(Extracted information Opens)

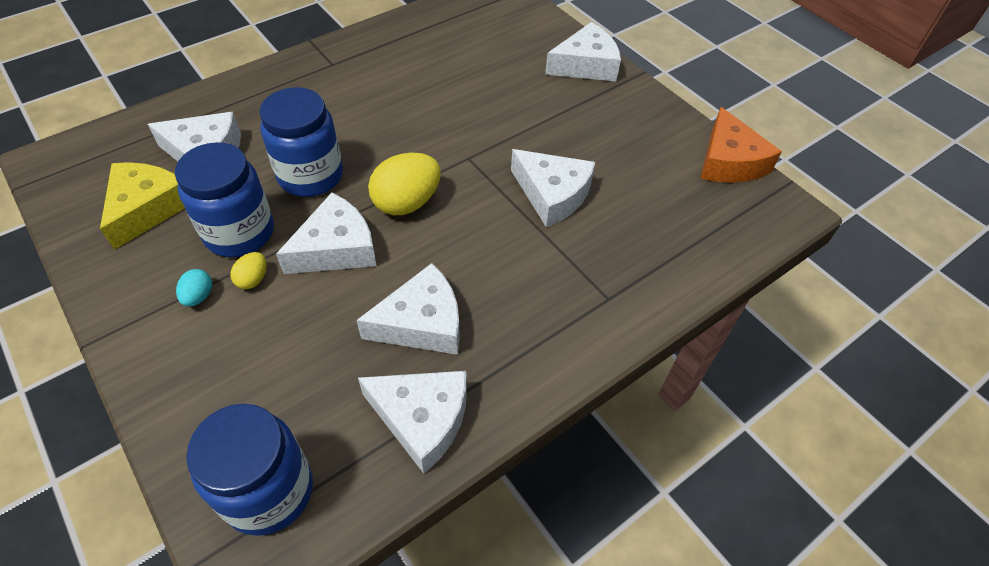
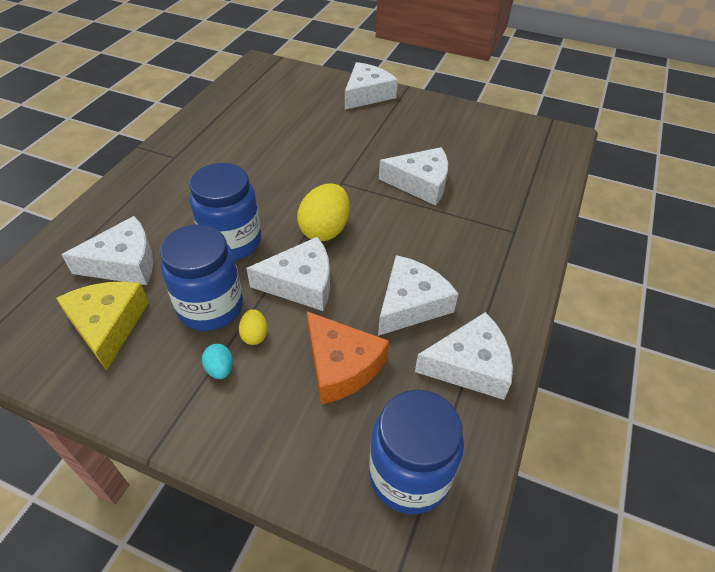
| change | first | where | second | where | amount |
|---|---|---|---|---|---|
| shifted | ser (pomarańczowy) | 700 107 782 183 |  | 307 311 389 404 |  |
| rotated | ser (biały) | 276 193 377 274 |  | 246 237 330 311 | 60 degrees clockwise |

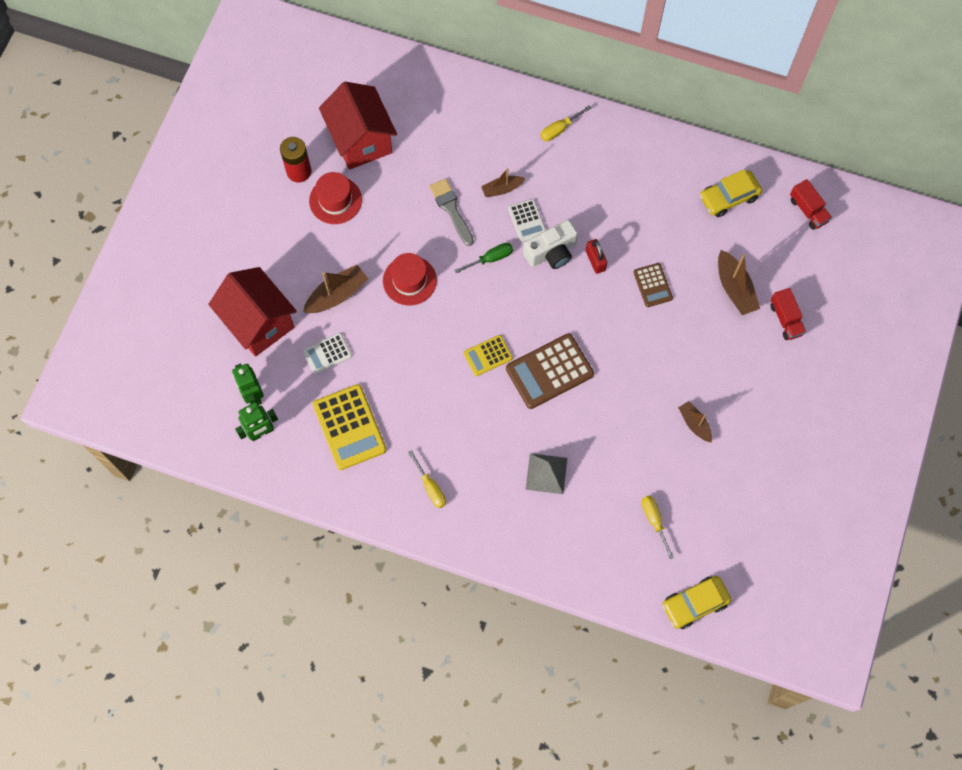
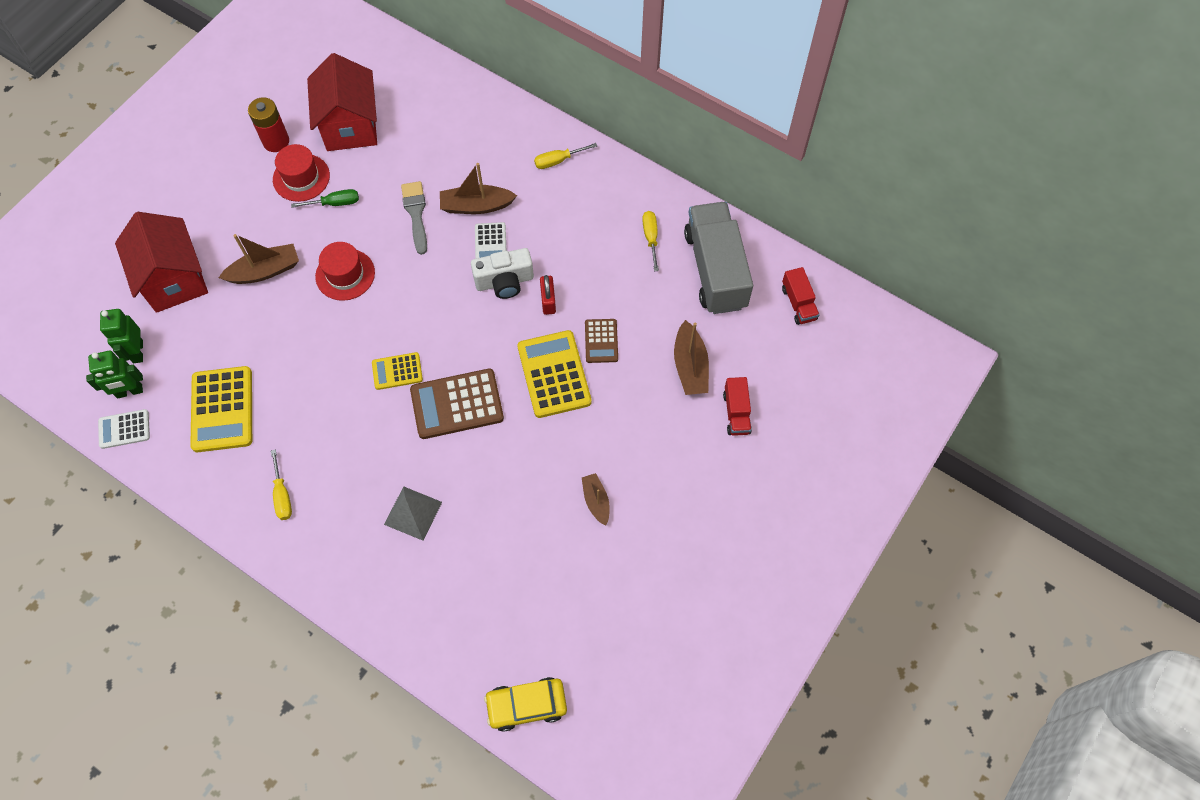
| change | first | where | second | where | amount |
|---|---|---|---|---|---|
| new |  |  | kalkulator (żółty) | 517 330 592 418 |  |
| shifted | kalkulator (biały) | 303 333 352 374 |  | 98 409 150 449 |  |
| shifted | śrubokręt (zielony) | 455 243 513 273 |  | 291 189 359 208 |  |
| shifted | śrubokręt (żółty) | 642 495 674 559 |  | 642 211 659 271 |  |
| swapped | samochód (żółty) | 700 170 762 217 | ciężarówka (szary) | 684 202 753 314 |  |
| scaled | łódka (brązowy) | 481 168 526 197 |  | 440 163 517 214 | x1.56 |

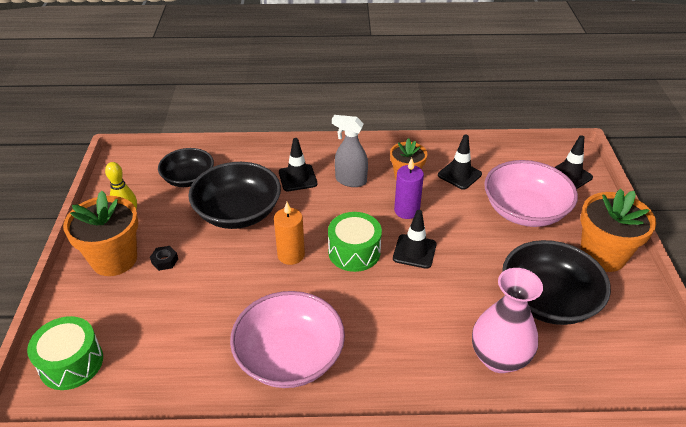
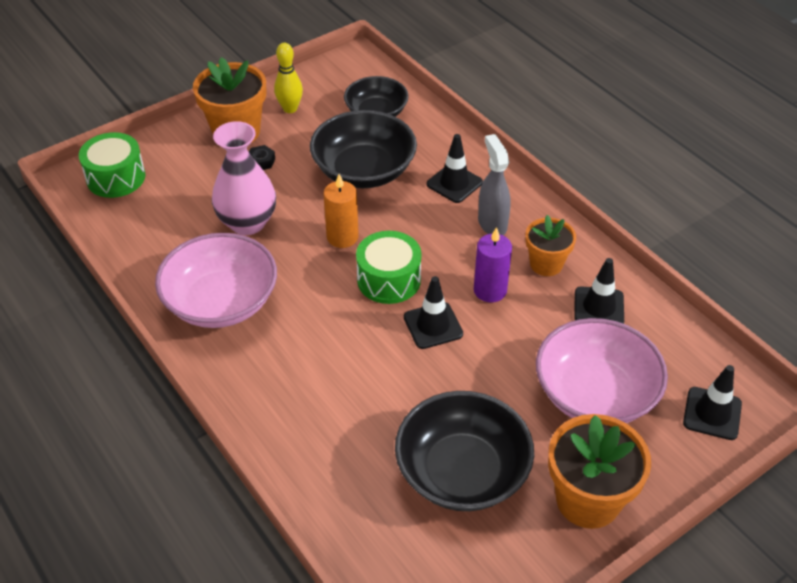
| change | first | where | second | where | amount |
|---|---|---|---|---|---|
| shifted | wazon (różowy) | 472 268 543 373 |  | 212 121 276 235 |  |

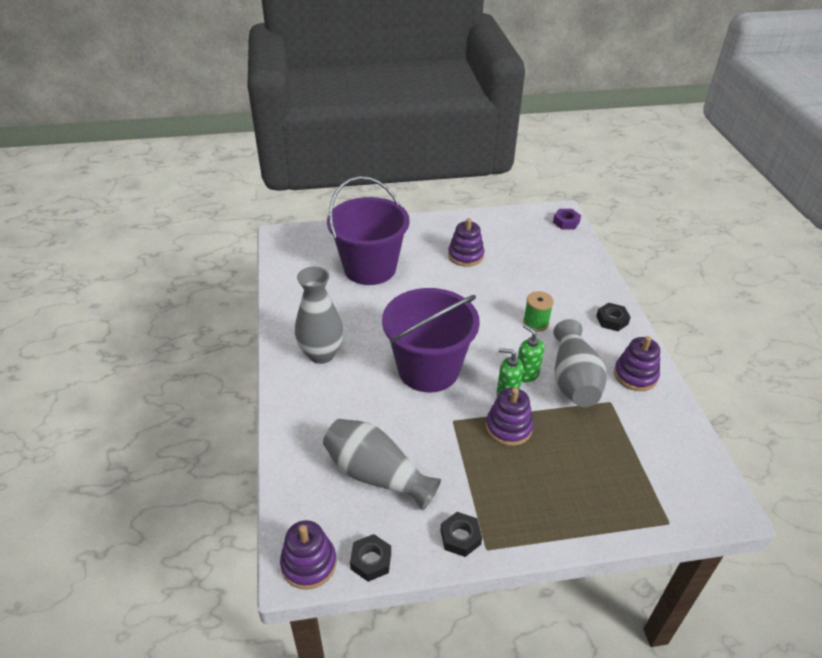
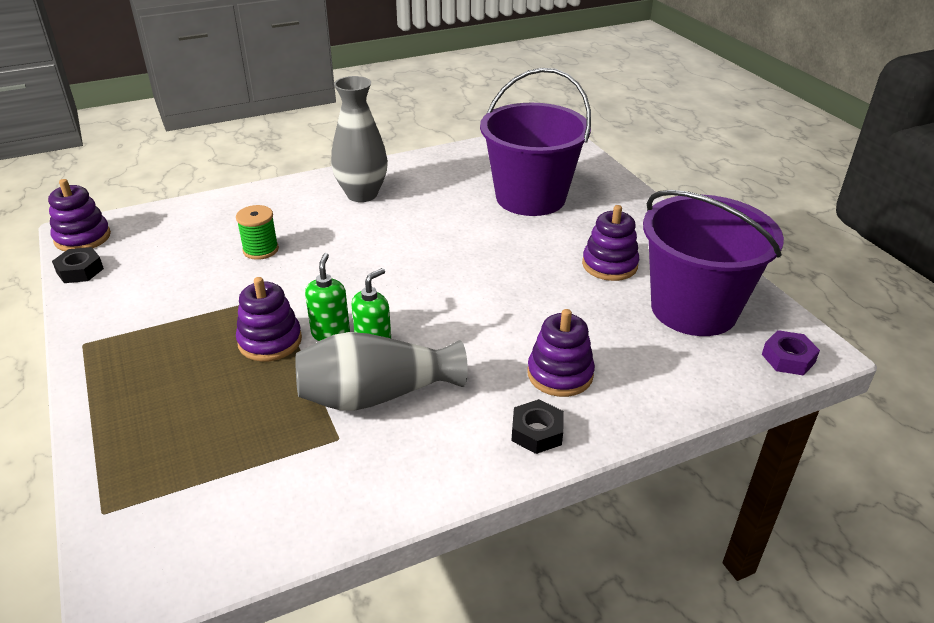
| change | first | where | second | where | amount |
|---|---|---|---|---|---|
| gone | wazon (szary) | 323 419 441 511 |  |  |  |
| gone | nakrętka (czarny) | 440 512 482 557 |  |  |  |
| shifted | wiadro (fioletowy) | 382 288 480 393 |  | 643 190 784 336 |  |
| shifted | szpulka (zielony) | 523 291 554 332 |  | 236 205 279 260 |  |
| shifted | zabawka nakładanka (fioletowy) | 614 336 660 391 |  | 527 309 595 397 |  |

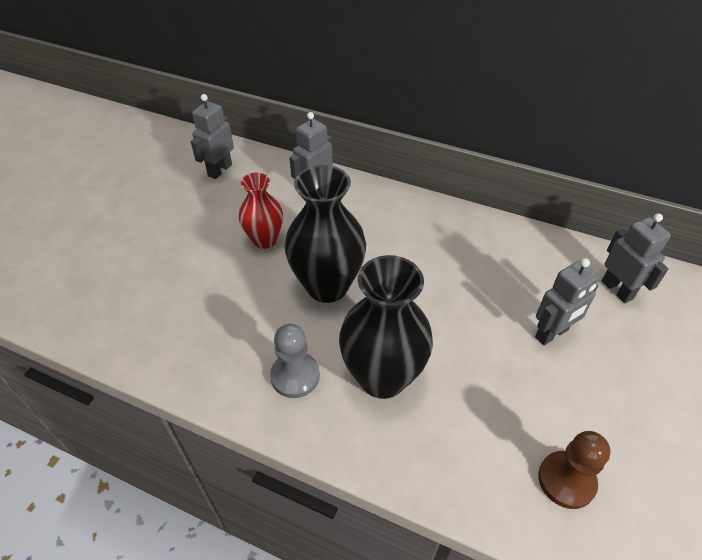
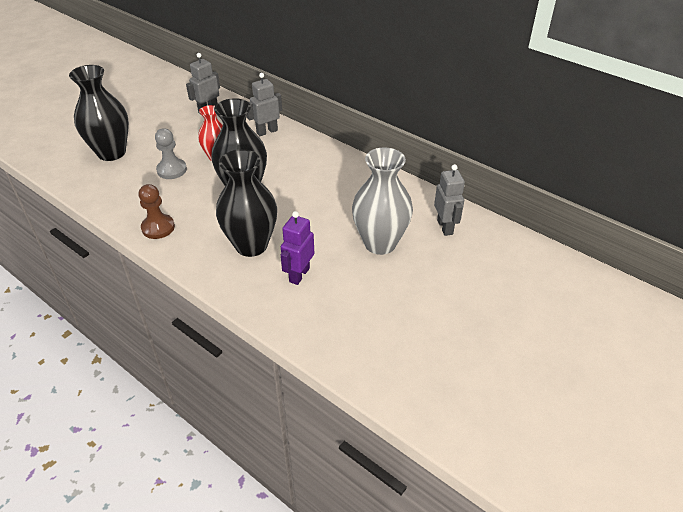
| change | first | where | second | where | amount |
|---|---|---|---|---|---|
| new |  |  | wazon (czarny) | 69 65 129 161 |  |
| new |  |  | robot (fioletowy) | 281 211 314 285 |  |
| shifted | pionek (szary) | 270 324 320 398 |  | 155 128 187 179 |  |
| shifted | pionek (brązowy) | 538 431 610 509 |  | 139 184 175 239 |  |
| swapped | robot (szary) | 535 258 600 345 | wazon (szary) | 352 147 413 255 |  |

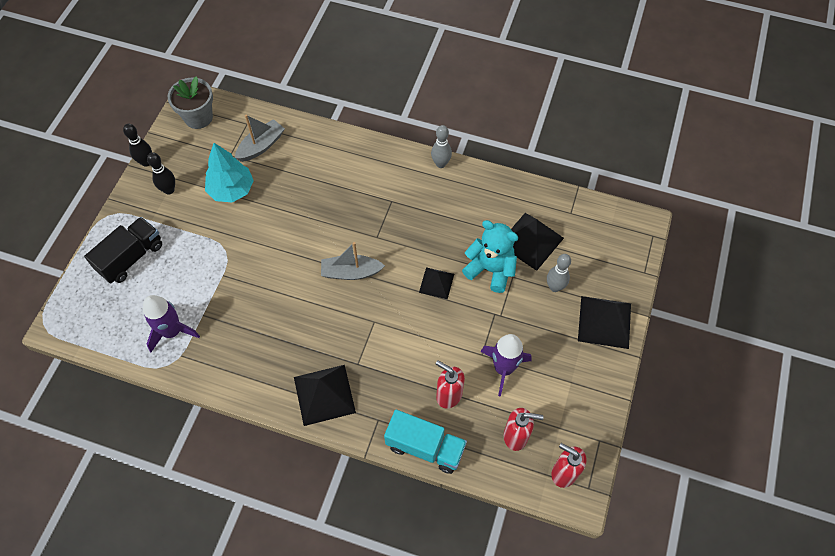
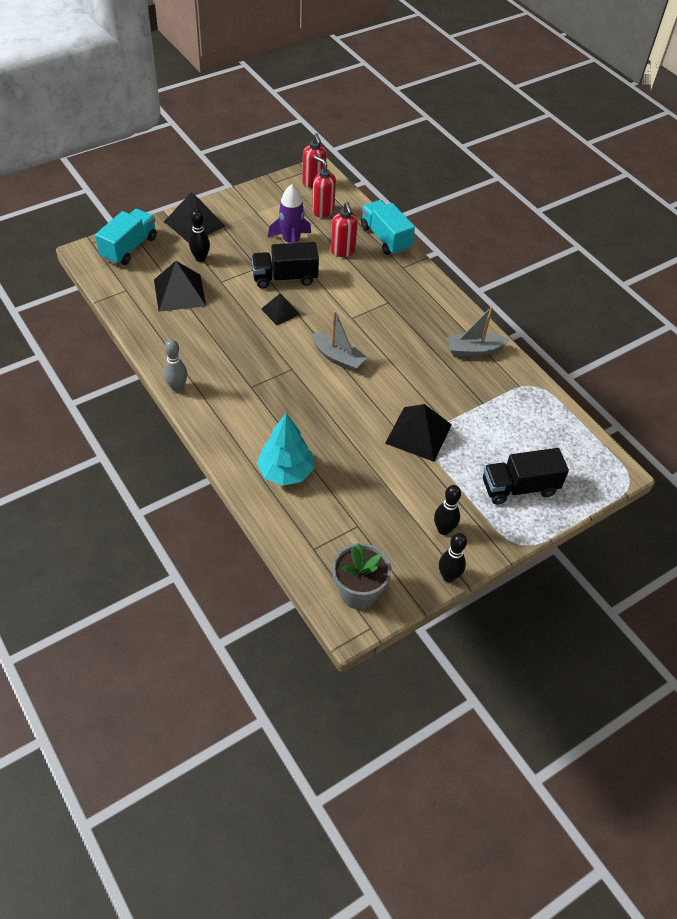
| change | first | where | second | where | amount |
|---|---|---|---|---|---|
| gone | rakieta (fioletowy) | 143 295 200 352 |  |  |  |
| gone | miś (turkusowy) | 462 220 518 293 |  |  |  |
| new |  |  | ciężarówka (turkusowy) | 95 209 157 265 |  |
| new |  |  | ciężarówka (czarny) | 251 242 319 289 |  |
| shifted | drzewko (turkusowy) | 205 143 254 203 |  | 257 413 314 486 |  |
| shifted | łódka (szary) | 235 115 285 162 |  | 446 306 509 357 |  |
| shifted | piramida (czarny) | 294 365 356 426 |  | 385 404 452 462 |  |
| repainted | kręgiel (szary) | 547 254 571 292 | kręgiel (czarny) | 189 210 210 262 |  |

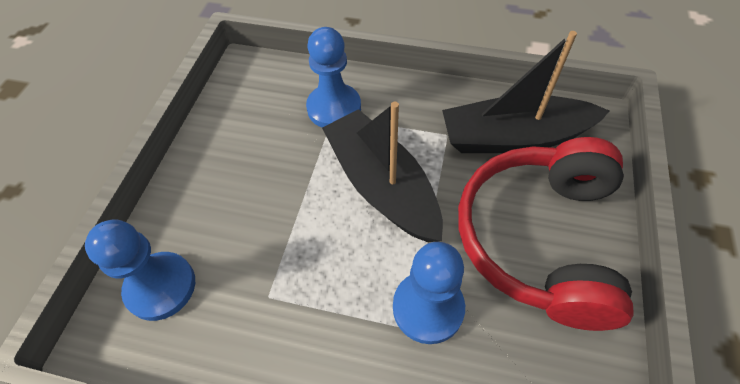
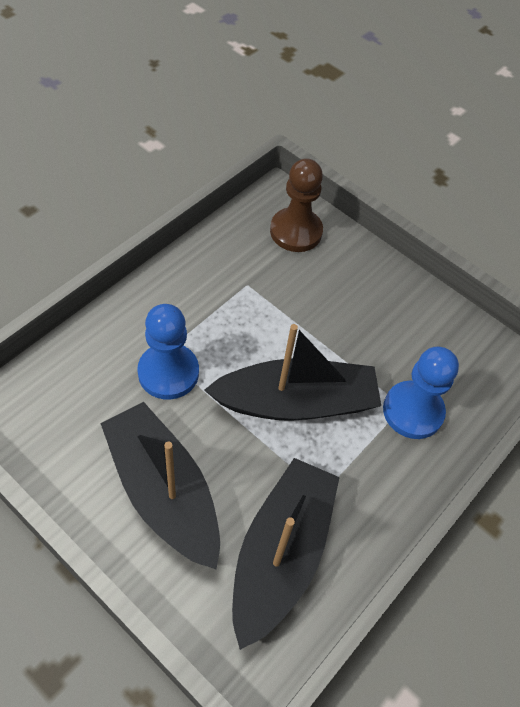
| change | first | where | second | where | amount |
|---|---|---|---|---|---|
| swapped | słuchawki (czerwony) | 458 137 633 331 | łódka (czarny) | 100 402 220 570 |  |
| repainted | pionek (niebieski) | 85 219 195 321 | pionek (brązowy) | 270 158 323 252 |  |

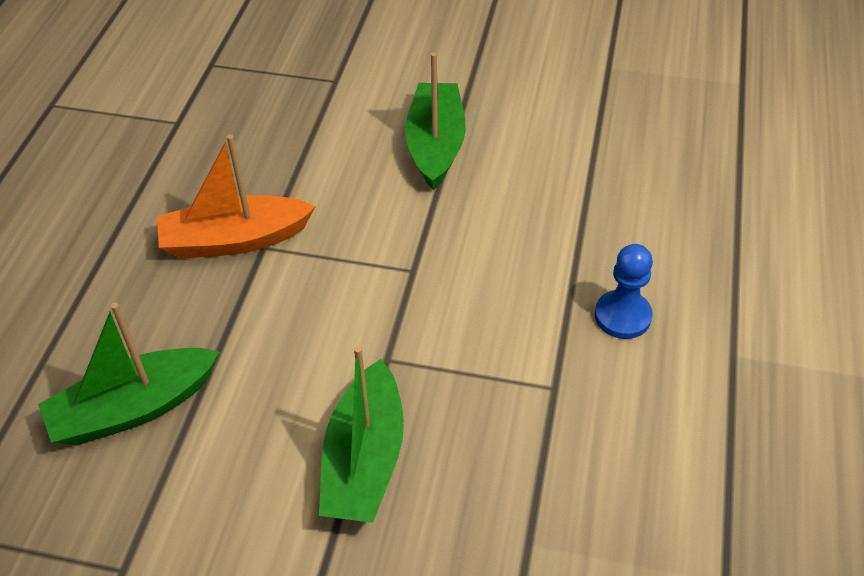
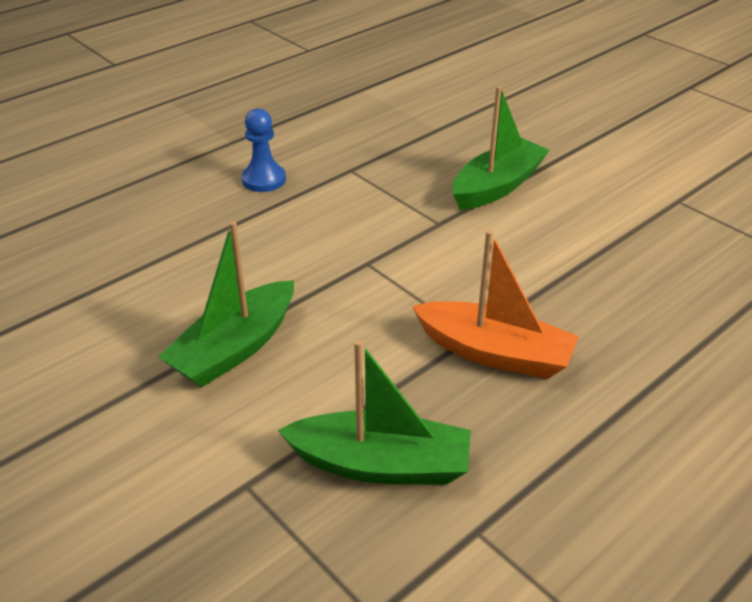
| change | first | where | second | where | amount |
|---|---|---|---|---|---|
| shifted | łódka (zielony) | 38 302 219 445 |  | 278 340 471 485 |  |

(Extracted information Closes)

• Description of the task:
The answer must be an exact copy of the lines above, from the start of the records through the line with "degrees clockwise |", and of nothing else; no pictures belong in it.

• Exercise answer:
| change | first | where | second | where | amount |
|---|---|---|---|---|---|
| shifted | ser (pomarańczowy) | 700 107 782 183 |  | 307 311 389 404 |  |
| rotated | ser (biały) | 276 193 377 274 |  | 246 237 330 311 | 60 degrees clockwise |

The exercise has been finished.